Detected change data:
-*-
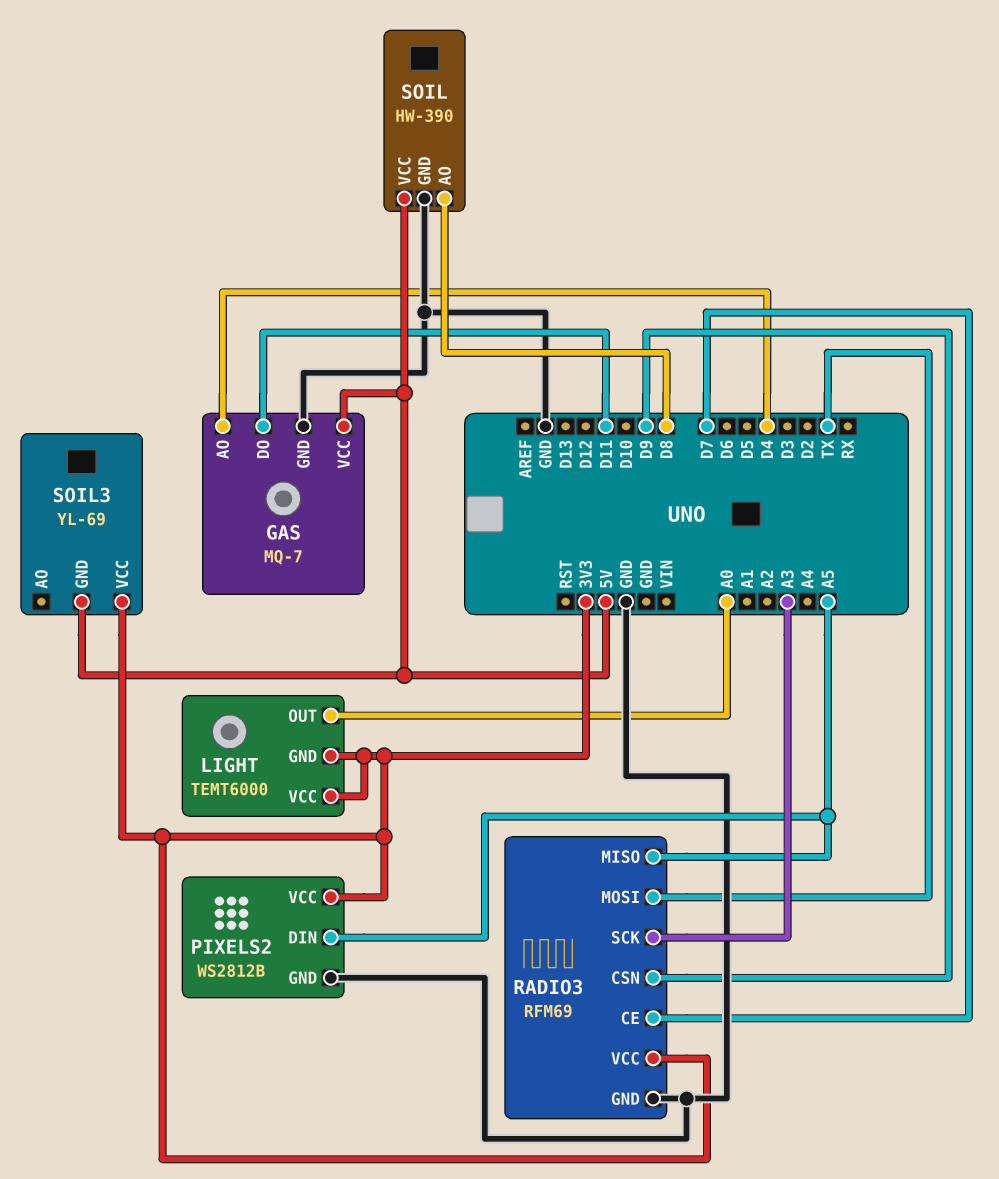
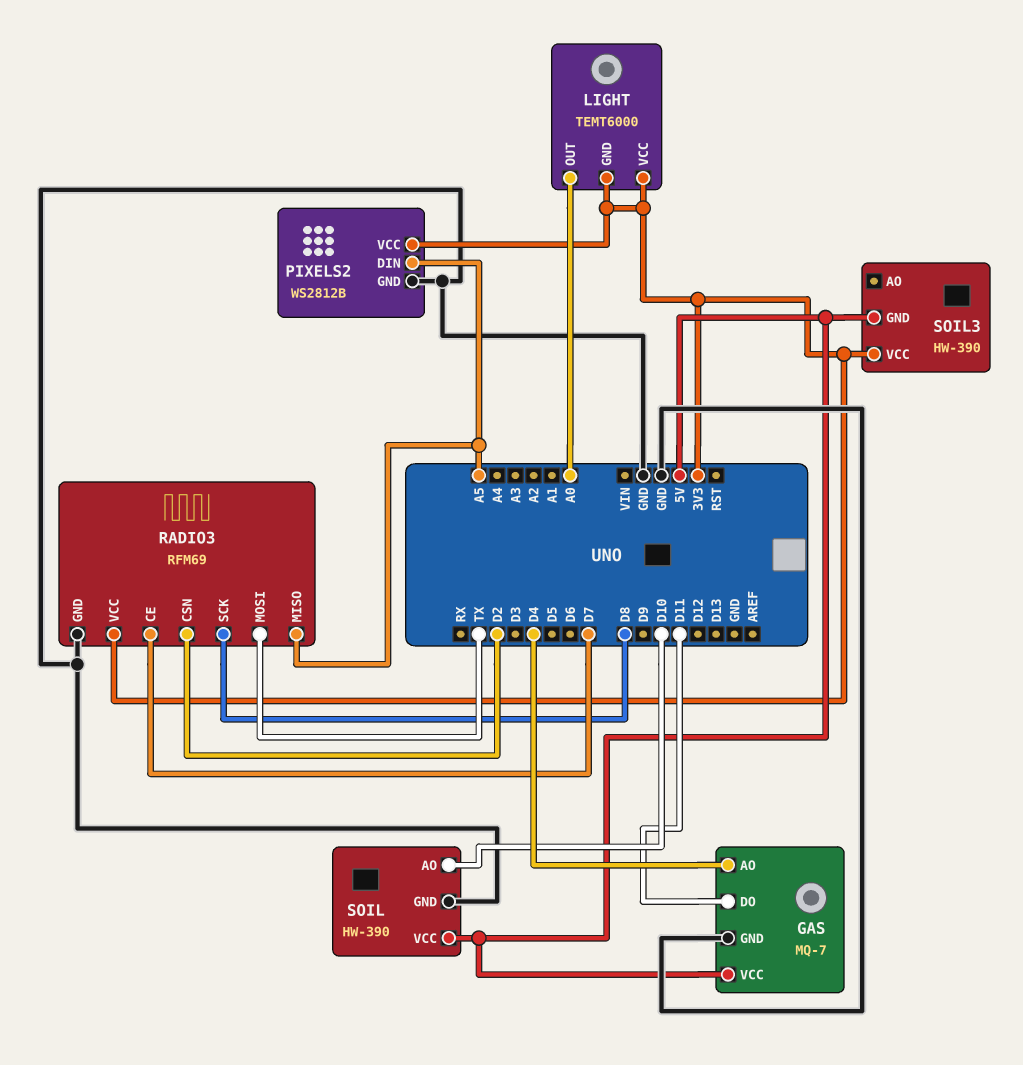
RADIO3 pin CSN: D9 -> D2
RADIO3 pin SCK: A3 -> D8
SOIL pin AO: D8 -> D10
SOIL3: YL-69 -> HW-390

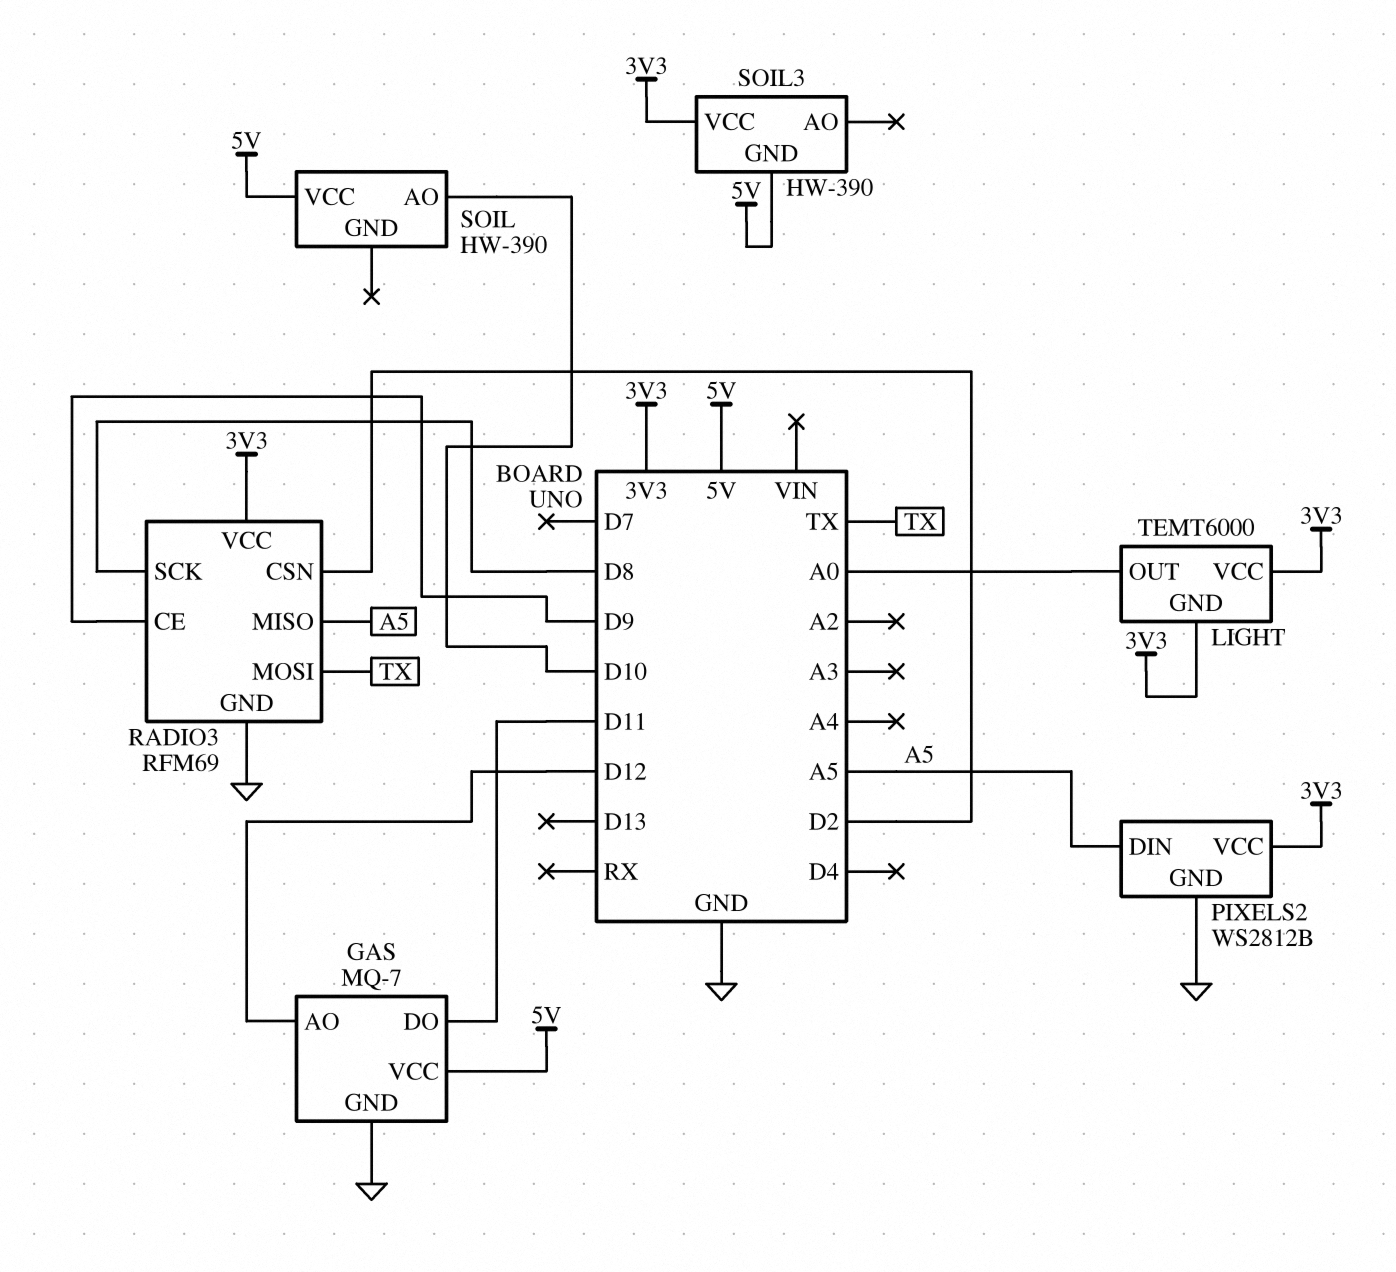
GAS pin AO: D4 -> D12
RADIO3 pin CE: D7 -> D9
SOIL pin GND: GND -> none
-*-
What you are asked to do:
Hand back the records above exactly as they are, pictures excluded.

Expected answer:
RADIO3 pin CSN: D9 -> D2
RADIO3 pin SCK: A3 -> D8
SOIL pin AO: D8 -> D10
SOIL3: YL-69 -> HW-390

GAS pin AO: D4 -> D12
RADIO3 pin CE: D7 -> D9
SOIL pin GND: GND -> none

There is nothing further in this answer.